In the listing that follows, the range to quote begins at the line that has "Image attached. H&E-stained" and ends after the line that has "Outline whatever counts as stroma."; quote it verbatim and add nothing.
— Begin Given data —
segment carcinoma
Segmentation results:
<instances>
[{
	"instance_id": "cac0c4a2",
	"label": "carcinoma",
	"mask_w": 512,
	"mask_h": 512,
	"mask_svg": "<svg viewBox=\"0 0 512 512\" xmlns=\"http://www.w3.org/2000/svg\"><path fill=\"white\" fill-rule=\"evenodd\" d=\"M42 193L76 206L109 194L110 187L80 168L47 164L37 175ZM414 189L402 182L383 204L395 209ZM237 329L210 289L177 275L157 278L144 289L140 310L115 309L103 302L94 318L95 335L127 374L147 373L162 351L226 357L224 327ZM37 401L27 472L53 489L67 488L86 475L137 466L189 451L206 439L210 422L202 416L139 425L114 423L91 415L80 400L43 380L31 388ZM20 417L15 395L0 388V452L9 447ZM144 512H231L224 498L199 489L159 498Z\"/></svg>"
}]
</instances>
— End Given data —
— Begin Given data —
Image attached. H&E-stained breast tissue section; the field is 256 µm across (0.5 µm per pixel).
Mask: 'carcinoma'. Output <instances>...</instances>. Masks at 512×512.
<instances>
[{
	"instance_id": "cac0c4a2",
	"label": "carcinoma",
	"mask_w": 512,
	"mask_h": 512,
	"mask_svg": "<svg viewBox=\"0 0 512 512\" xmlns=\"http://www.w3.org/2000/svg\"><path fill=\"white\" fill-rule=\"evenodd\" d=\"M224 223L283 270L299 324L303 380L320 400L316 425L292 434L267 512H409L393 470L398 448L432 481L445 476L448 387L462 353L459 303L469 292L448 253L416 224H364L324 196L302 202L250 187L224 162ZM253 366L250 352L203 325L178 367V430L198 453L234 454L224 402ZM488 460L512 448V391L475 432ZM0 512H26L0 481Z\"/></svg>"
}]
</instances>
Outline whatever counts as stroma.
— End Given data —
**Exercise result**:
Image attached. H&E-stained breast tissue section; the field is 256 µm across (0.5 µm per pixel).
Mask: 'carcinoma'. Output <instances>...</instances>. Masks at 512×512.
<instances>
[{
	"instance_id": "cac0c4a2",
	"label": "carcinoma",
	"mask_w": 512,
	"mask_h": 512,
	"mask_svg": "<svg viewBox=\"0 0 512 512\" xmlns=\"http://www.w3.org/2000/svg\"><path fill=\"white\" fill-rule=\"evenodd\" d=\"M224 223L283 270L299 324L303 380L320 400L316 425L292 434L267 512H409L393 470L398 448L432 481L445 476L448 387L462 353L459 303L469 292L448 253L416 224H364L324 196L302 202L250 187L224 162ZM253 366L250 352L203 325L178 367V430L198 453L234 454L224 402ZM488 460L512 448V391L475 432ZM0 512H26L0 481Z\"/></svg>"
}]
</instances>
Outline whatever counts as stroma.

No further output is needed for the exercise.